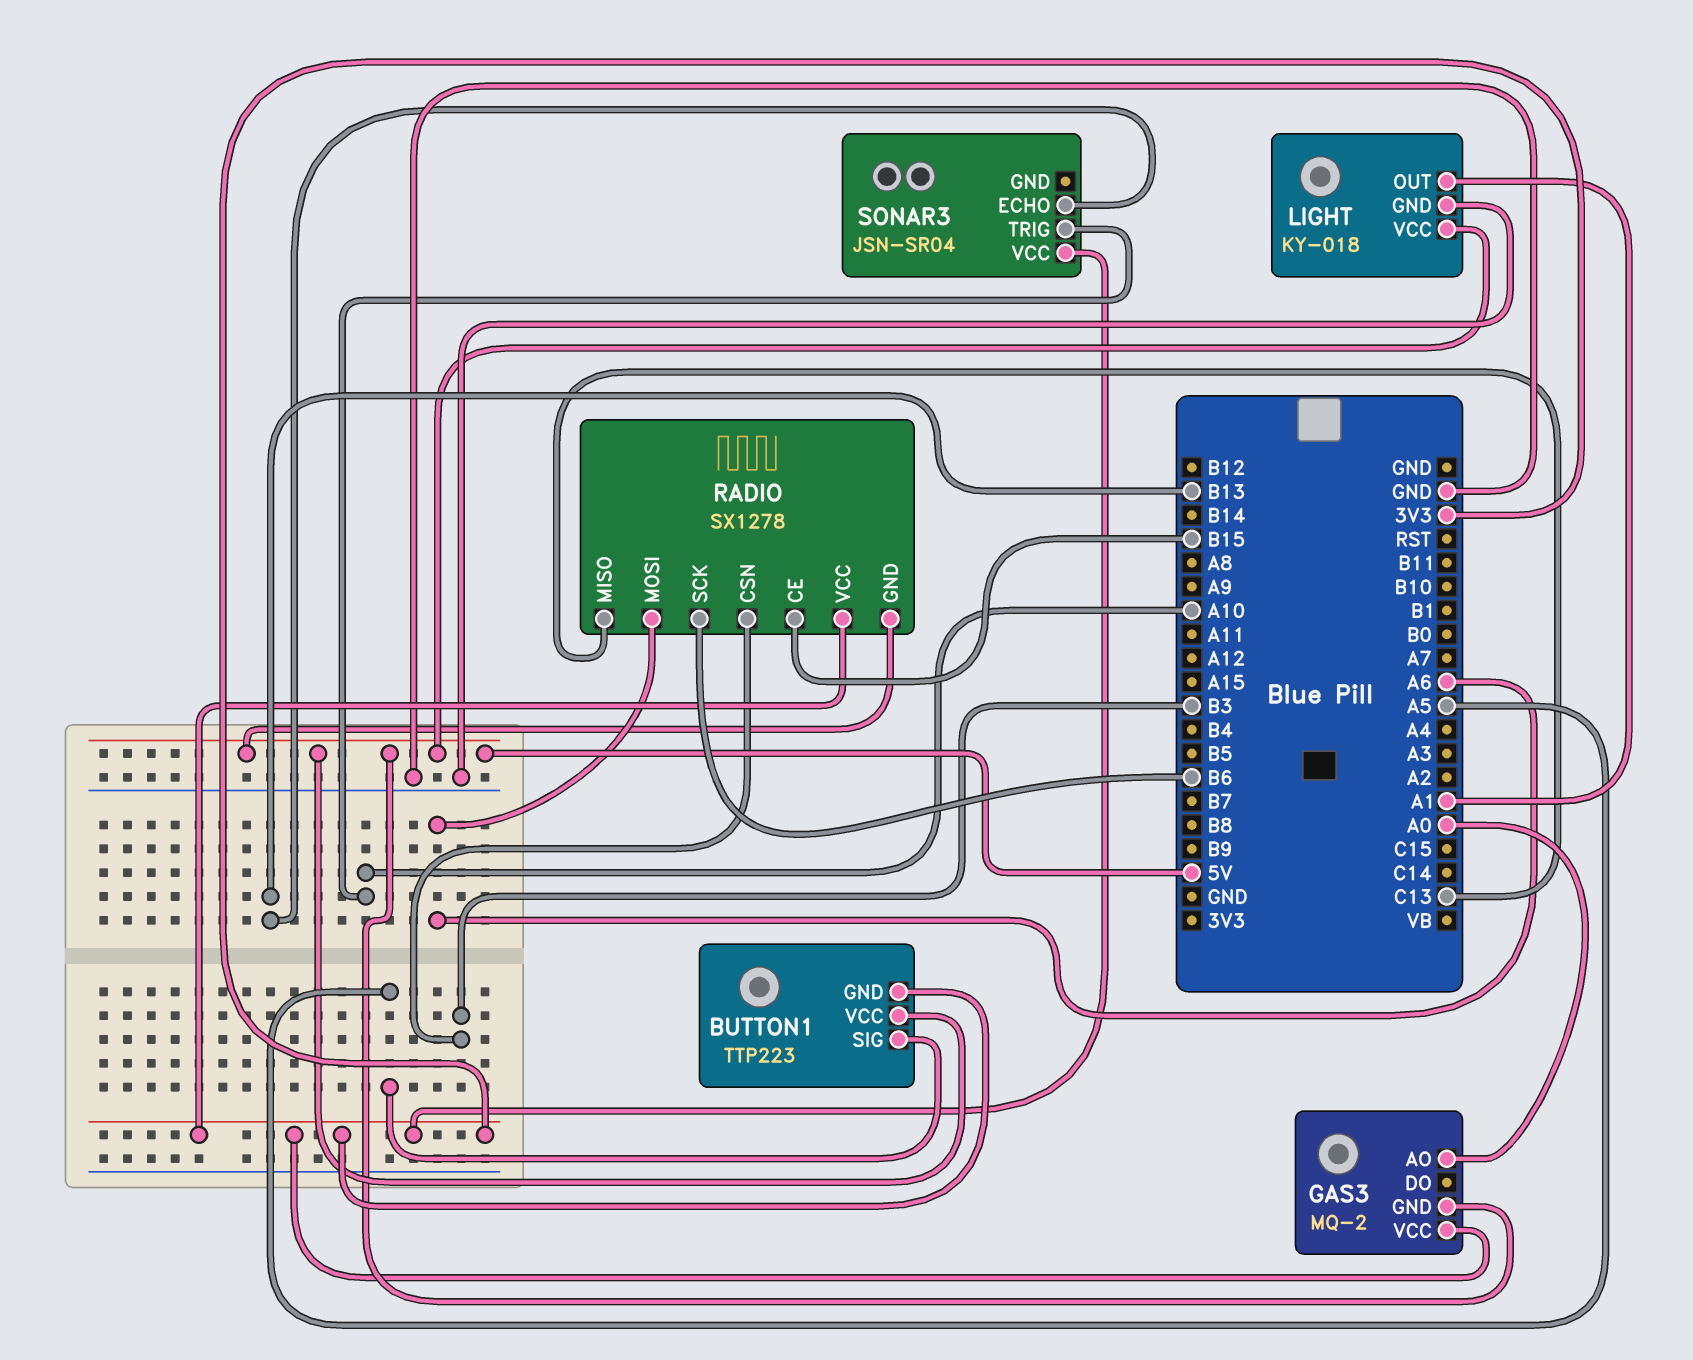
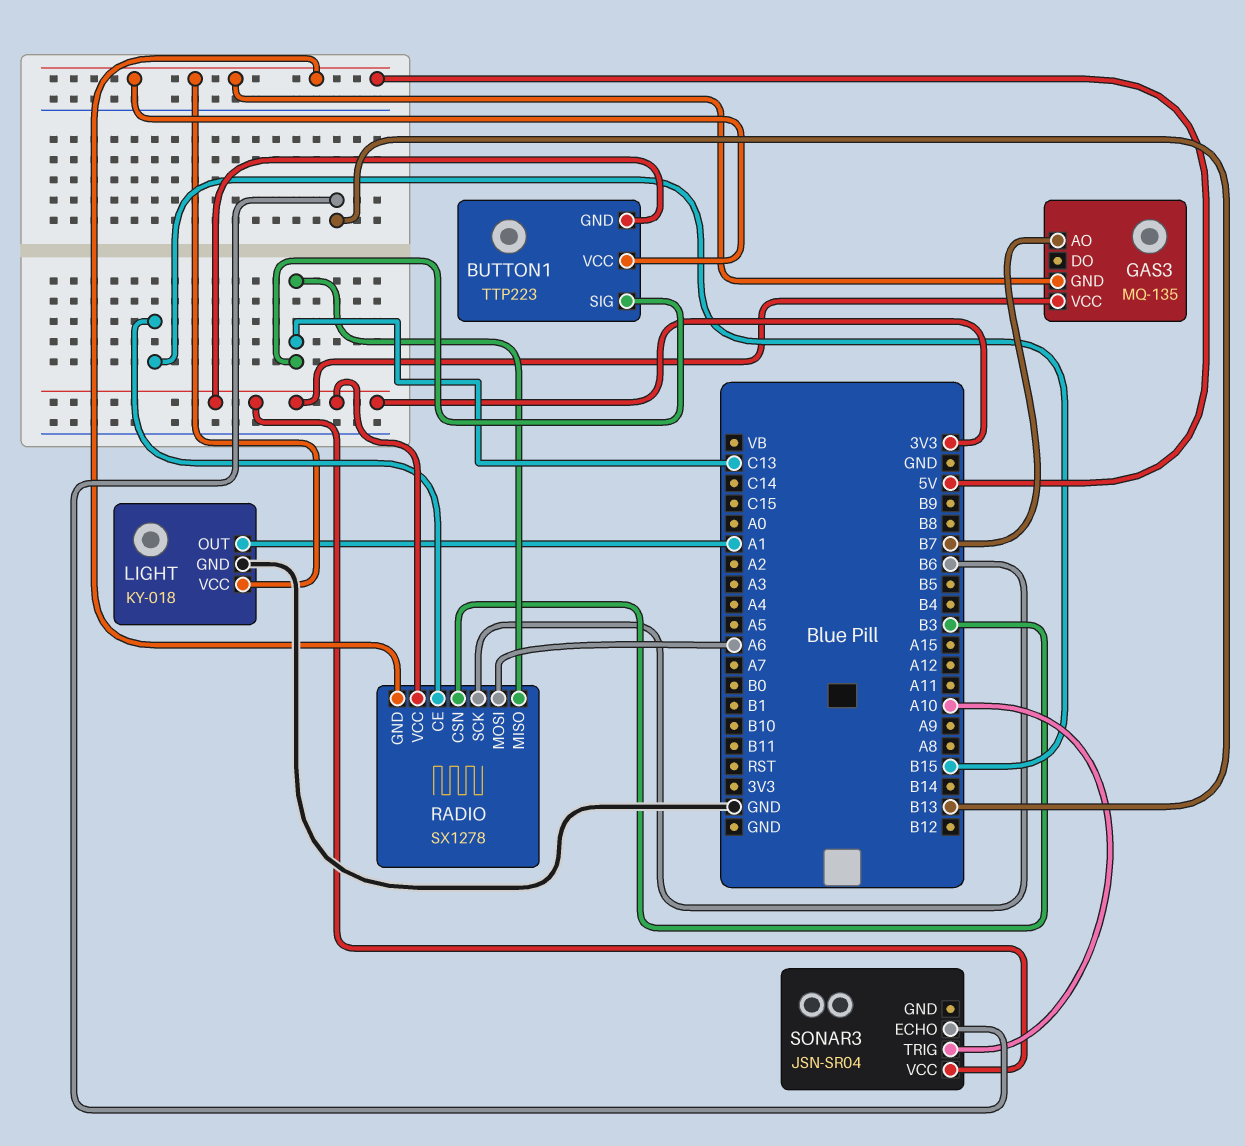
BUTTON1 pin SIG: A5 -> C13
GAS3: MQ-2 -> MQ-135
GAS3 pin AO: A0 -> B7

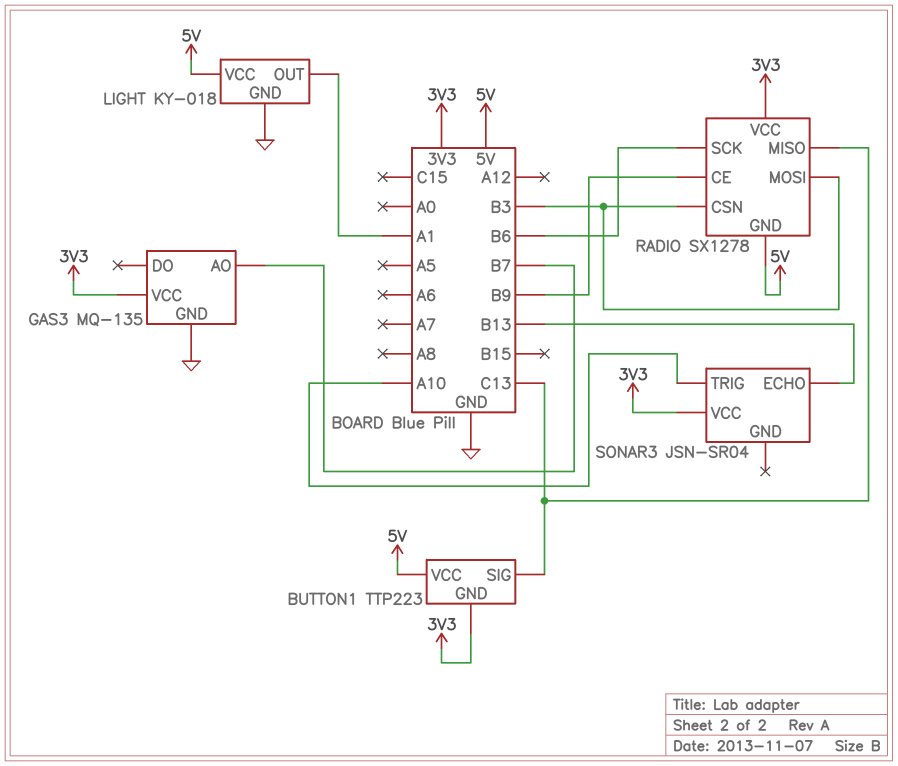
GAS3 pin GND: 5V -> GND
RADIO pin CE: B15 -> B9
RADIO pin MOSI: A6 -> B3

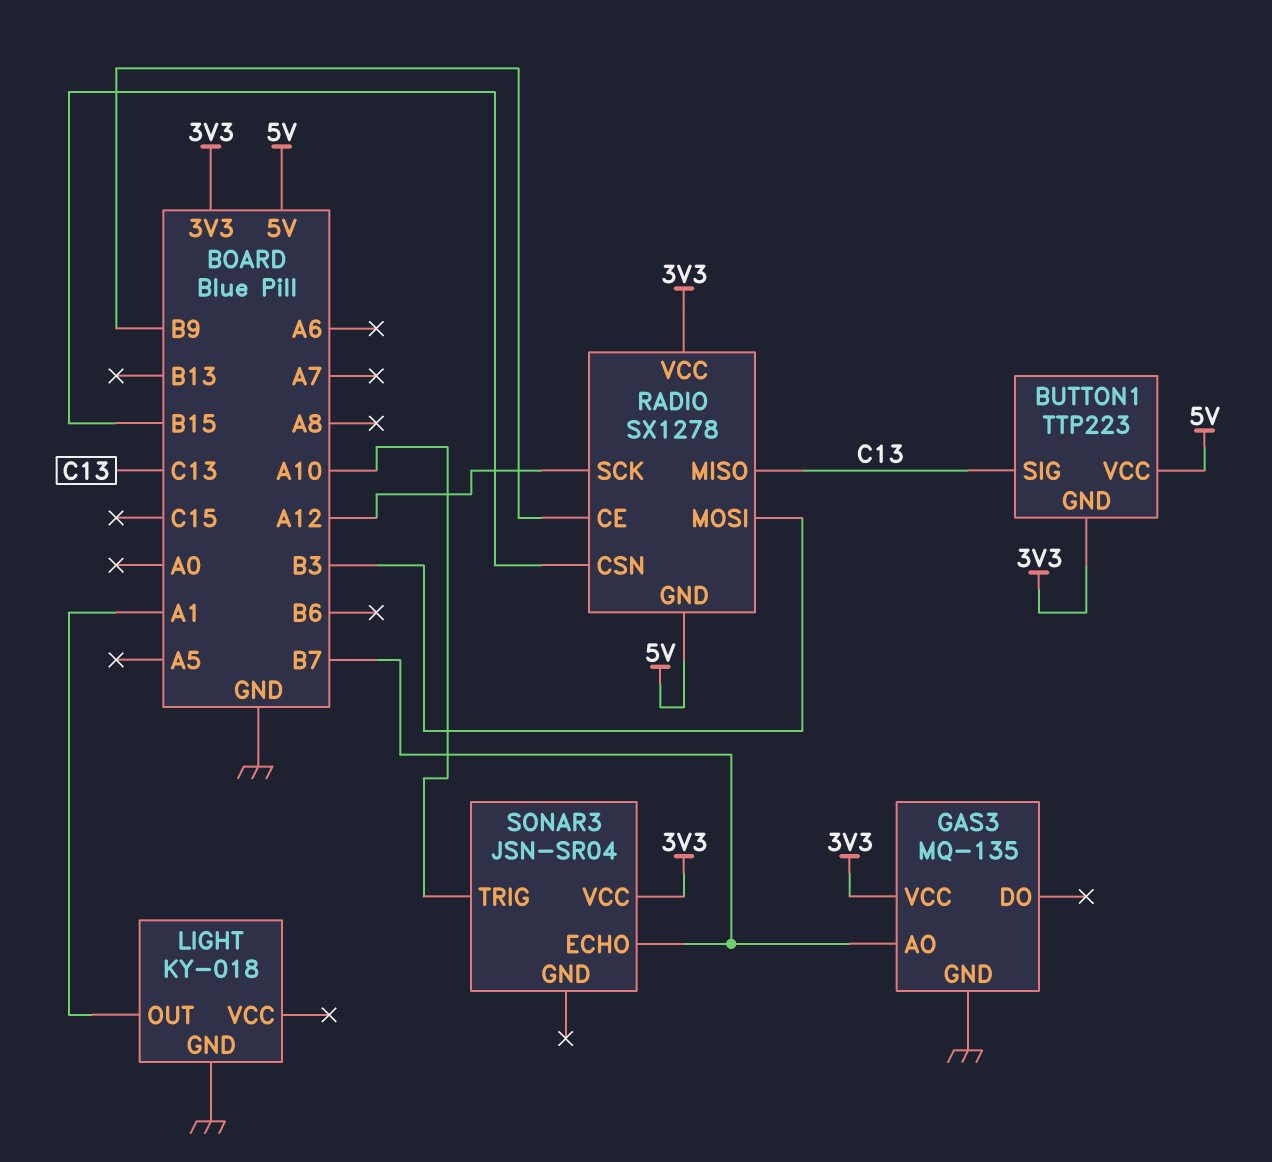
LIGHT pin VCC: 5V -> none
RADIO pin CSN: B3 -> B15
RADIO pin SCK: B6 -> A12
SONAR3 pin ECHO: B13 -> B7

#### [What you are asked to do]
Could you reproduce exactly the lines running from the one with "GAS3 pin GND: 5V -> GND" through the final line of the listing above, both included, and drop the pictures?

#### [Answer below]
GAS3 pin GND: 5V -> GND
RADIO pin CE: B15 -> B9
RADIO pin MOSI: A6 -> B3

LIGHT pin VCC: 5V -> none
RADIO pin CSN: B3 -> B15
RADIO pin SCK: B6 -> A12
SONAR3 pin ECHO: B13 -> B7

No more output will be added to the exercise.